Problem to work on ::
Lines with the word "none" in them are the ones to copy from the records.

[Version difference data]
*****

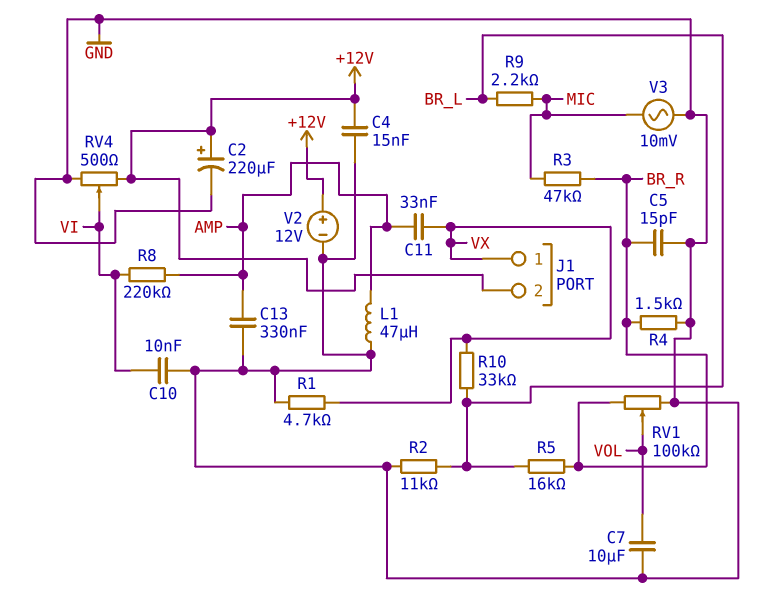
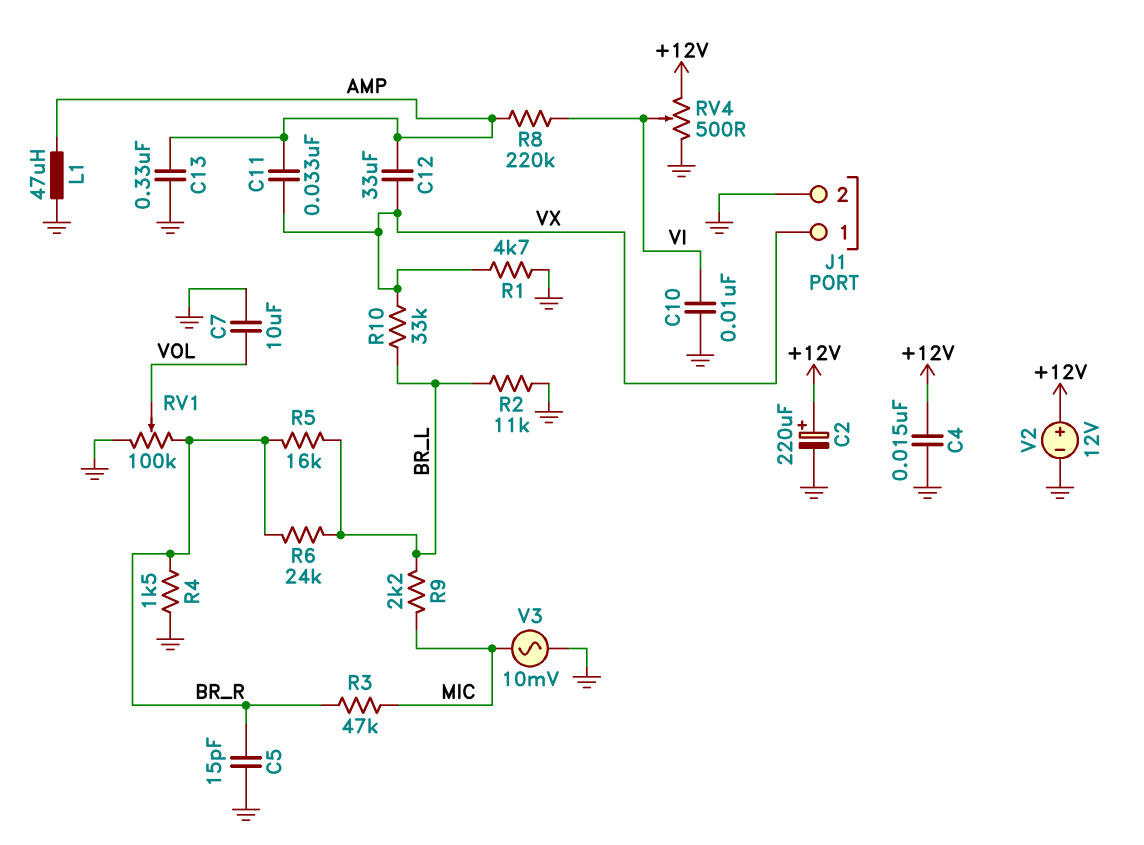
C12: none -> 33uF (AMP, VX)
J1 pin 2: +12V -> GND
R6: none -> 24k (BR_L, BR_R)

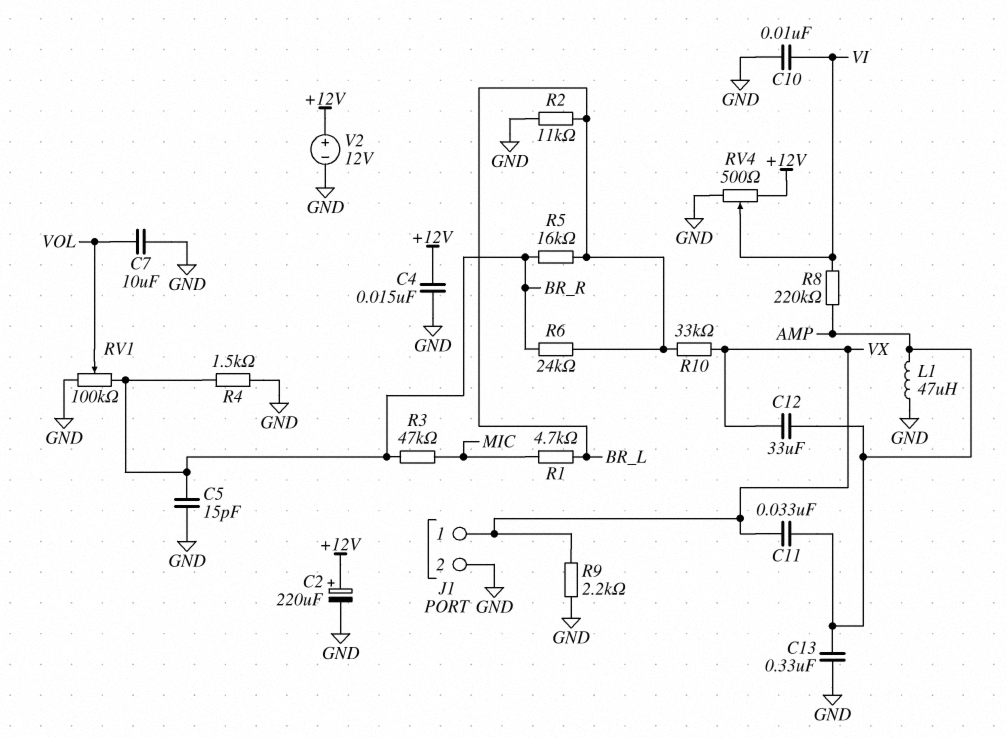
R1: 4.7k (GND, VX) -> 4.7k (BR_L, MIC)
R9: 2.2k (BR_L, MIC) -> 2.2k (GND, VX)
V3: AC 10mV (GND, MIC) -> none

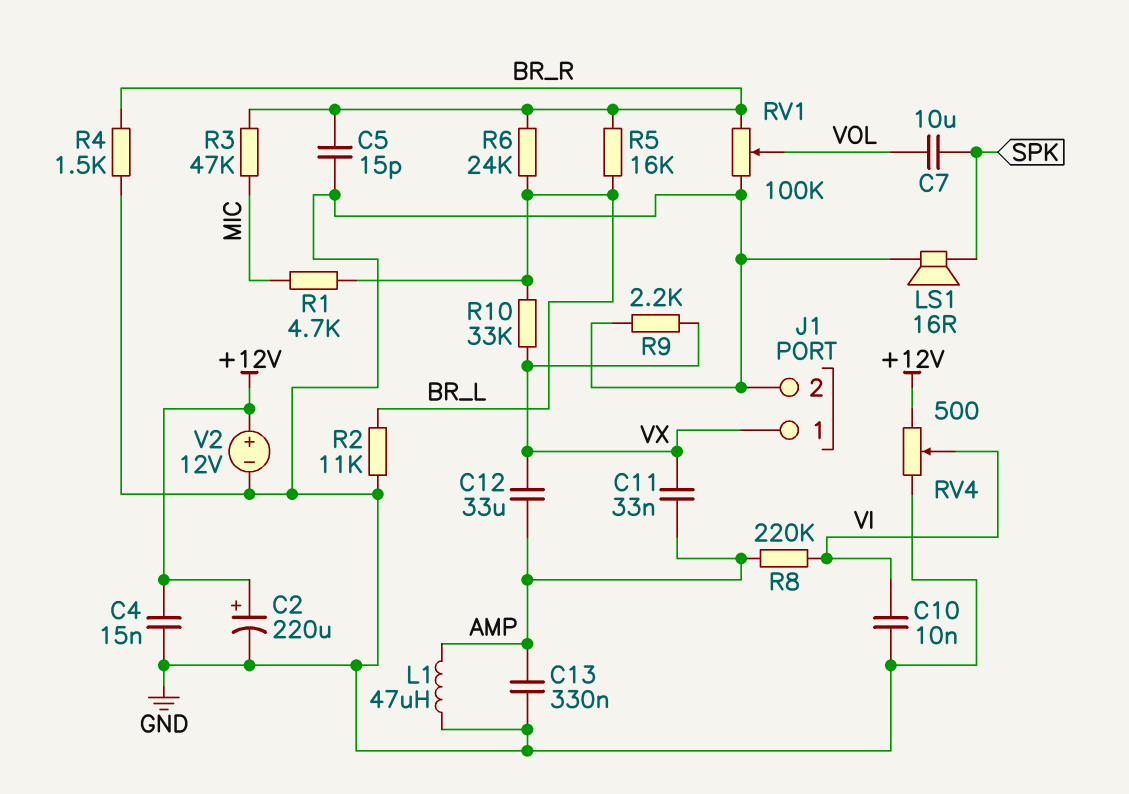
C7: 10uF (GND, VOL) -> 10uF (SPK, VOL)
LS1: none -> speaker 16R (GND, SPK)

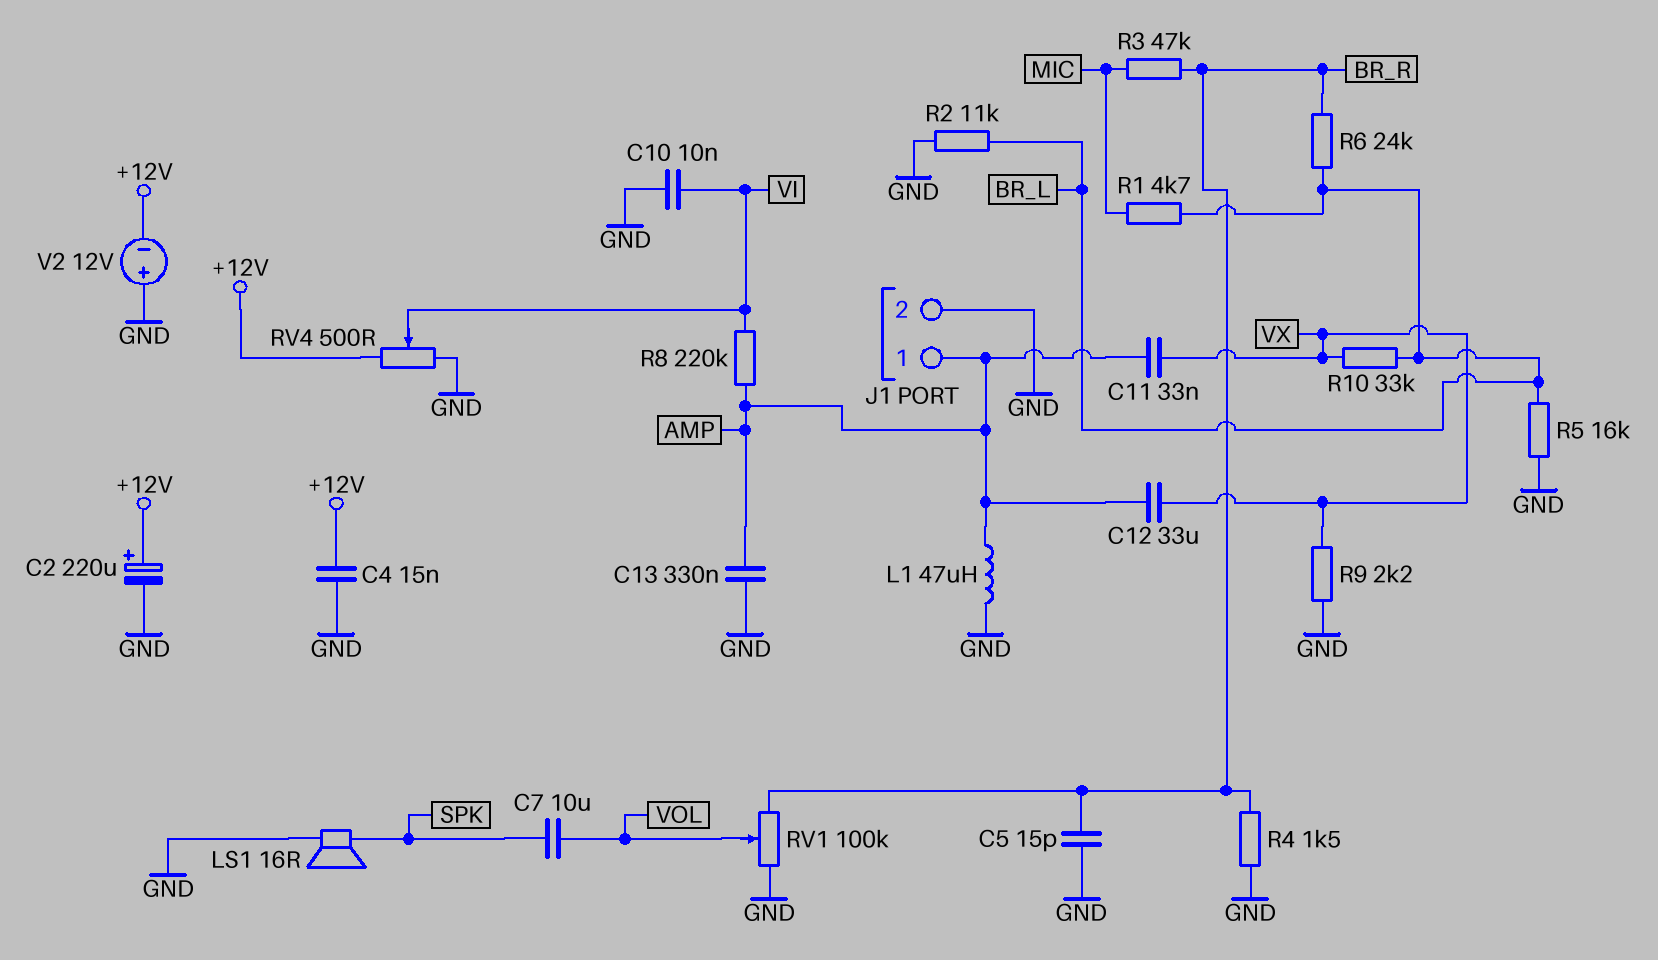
J1 pin 1: VX -> AMP
R5: 16k (BR_L, BR_R) -> 16k (BR_L, GND)
V2: 12V (plus +12V, minus GND) -> 12V (plus GND, minus +12V)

*****

Worked solution ::
C12: none -> 33uF (AMP, VX)
R6: none -> 24k (BR_L, BR_R)
V3: AC 10mV (GND, MIC) -> none
LS1: none -> speaker 16R (GND, SPK)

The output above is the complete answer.